Stored data entries:
= Beginning of Section =

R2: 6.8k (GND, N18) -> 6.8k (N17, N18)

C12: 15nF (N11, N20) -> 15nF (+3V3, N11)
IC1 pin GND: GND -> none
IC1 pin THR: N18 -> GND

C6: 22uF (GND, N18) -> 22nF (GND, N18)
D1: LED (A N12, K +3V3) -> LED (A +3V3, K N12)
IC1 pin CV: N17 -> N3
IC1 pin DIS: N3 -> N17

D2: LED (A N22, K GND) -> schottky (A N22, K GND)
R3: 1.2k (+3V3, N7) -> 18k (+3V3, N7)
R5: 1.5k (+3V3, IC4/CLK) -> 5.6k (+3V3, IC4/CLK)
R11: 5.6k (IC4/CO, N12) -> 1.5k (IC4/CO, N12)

= End of Section =
= Beginning of Section =

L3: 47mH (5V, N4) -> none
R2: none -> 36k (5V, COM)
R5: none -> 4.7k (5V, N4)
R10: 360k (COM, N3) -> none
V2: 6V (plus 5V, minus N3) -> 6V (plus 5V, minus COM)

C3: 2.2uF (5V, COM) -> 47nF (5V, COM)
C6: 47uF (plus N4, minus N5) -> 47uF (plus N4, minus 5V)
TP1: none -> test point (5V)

= End of Section =
= Beginning of Section =

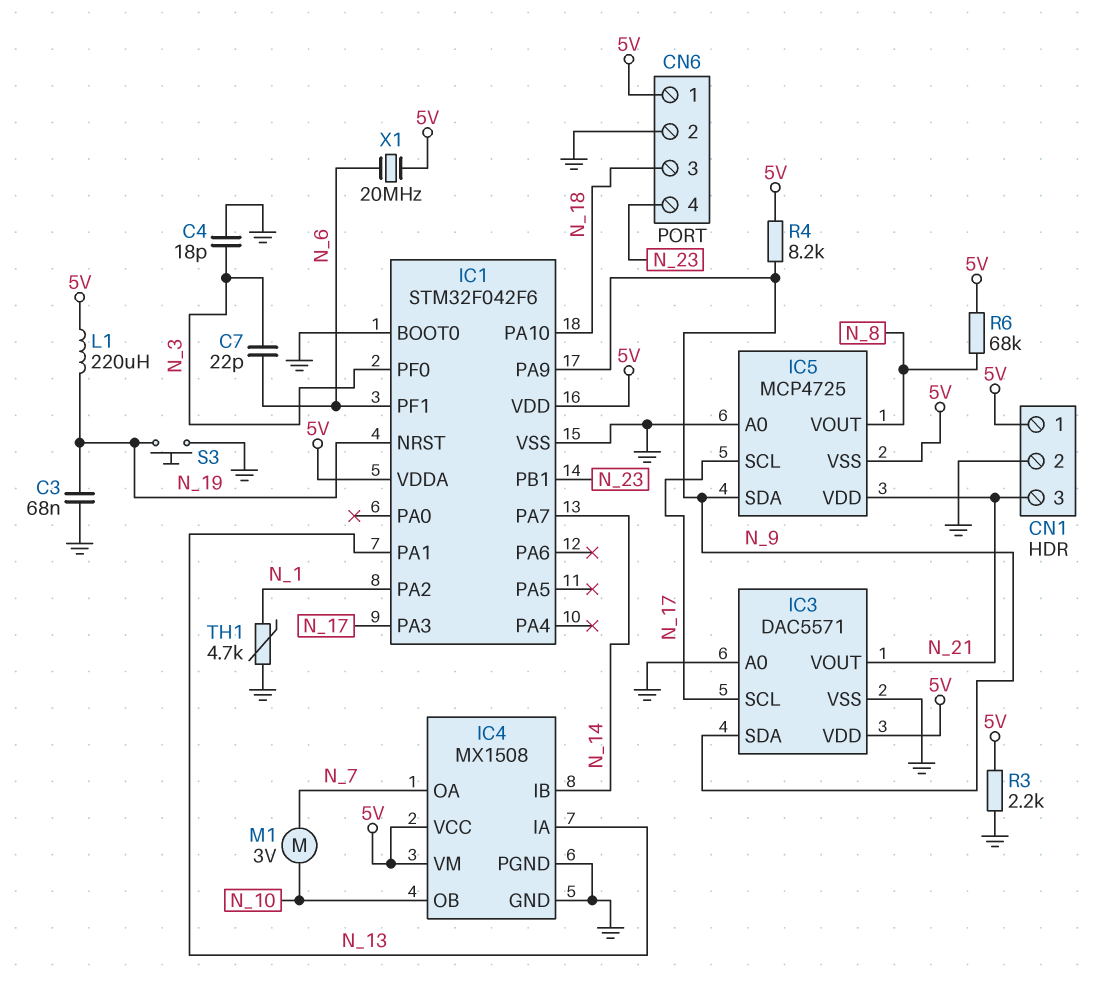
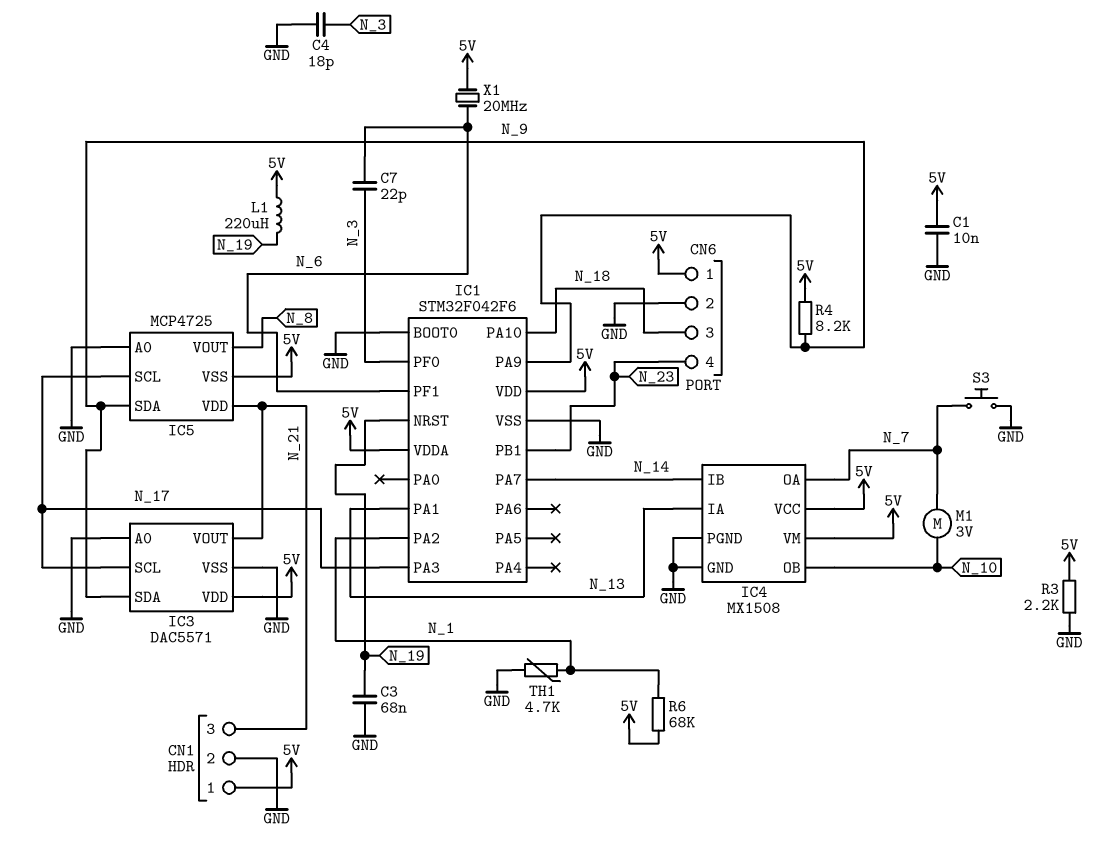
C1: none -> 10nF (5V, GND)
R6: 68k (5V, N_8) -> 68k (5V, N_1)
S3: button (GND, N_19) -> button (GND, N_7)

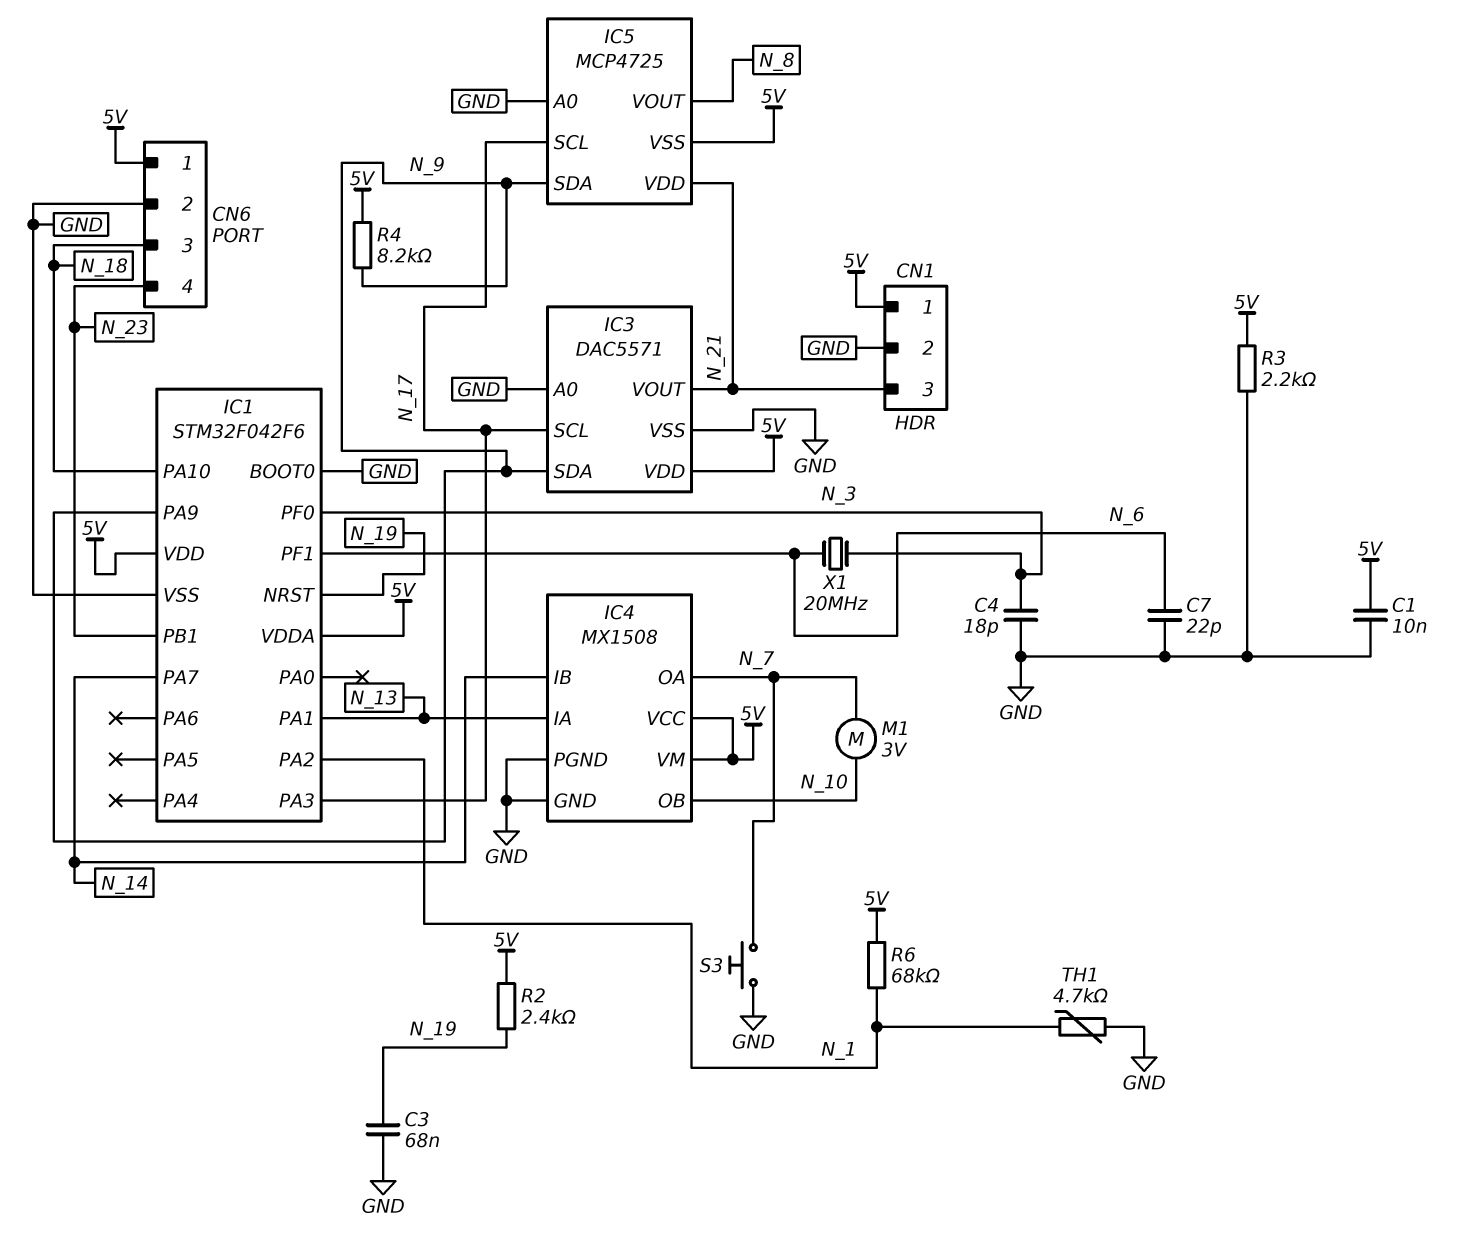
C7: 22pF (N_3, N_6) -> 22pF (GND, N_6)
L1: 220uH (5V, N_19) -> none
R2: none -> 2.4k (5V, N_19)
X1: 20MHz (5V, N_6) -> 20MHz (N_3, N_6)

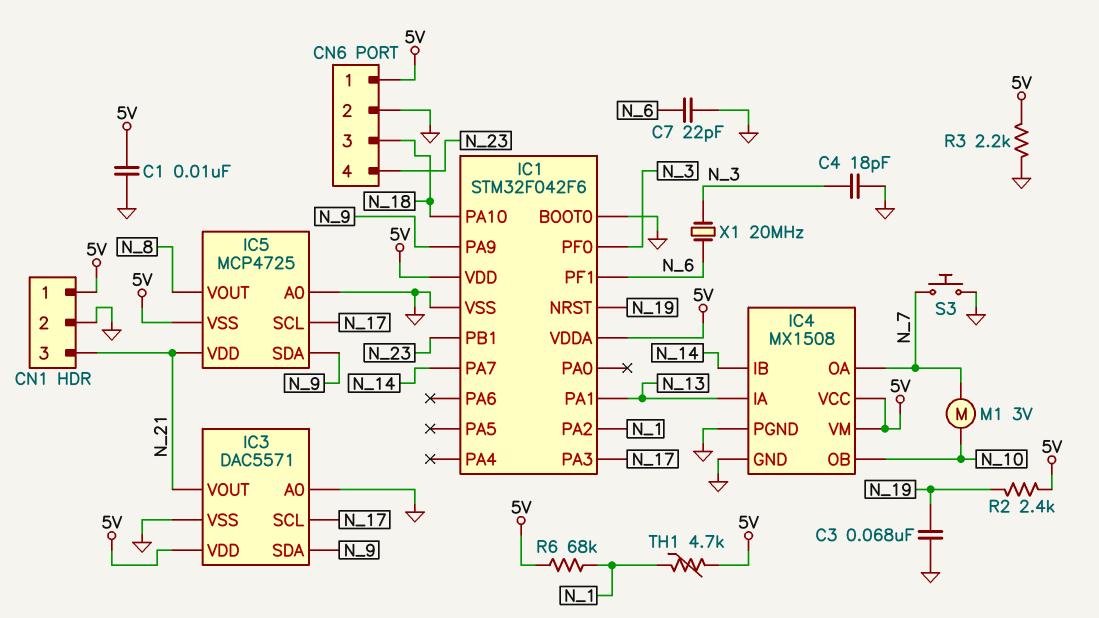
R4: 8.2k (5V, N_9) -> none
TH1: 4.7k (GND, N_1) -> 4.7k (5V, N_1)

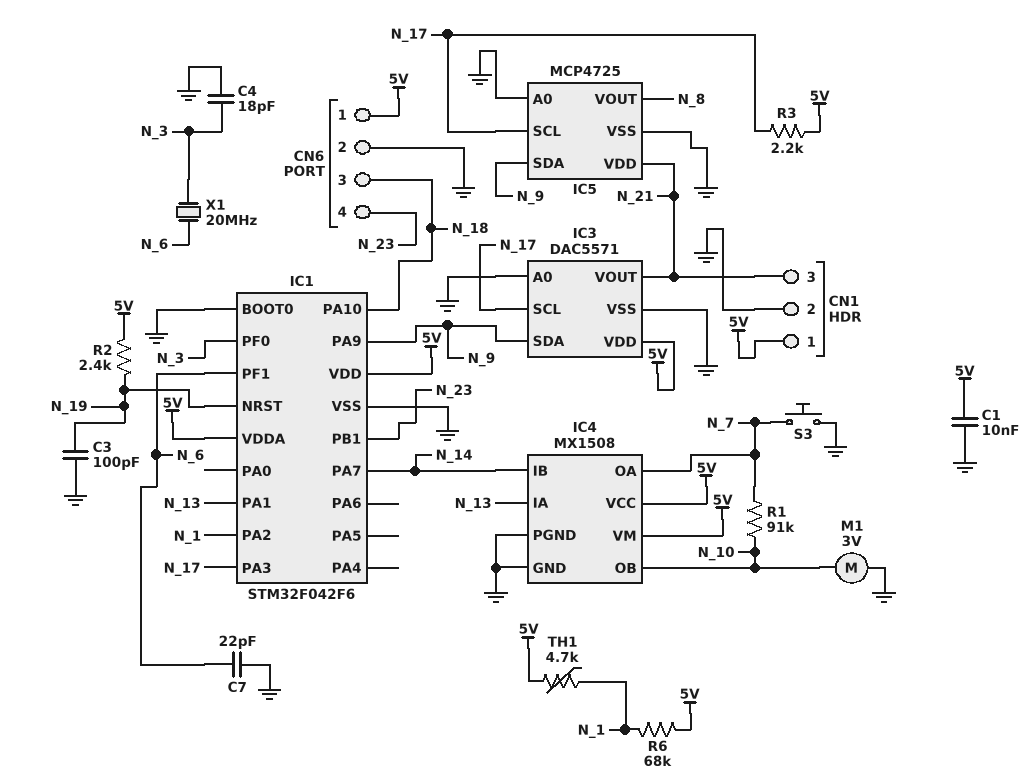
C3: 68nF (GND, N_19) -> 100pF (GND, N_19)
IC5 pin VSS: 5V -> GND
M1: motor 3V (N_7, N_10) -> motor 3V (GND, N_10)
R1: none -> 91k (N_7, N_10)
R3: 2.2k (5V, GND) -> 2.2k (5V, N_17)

= End of Section =

** Task to complete **
Find the string "none" in the data. Report each line it appears in.

** Task output **
IC1 pin GND: GND -> none
L3: 47mH (5V, N4) -> none
R2: none -> 36k (5V, COM)
R5: none -> 4.7k (5V, N4)
R10: 360k (COM, N3) -> none
TP1: none -> test point (5V)
C1: none -> 10nF (5V, GND)
L1: 220uH (5V, N_19) -> none
R2: none -> 2.4k (5V, N_19)
R4: 8.2k (5V, N_9) -> none
R1: none -> 91k (N_7, N_10)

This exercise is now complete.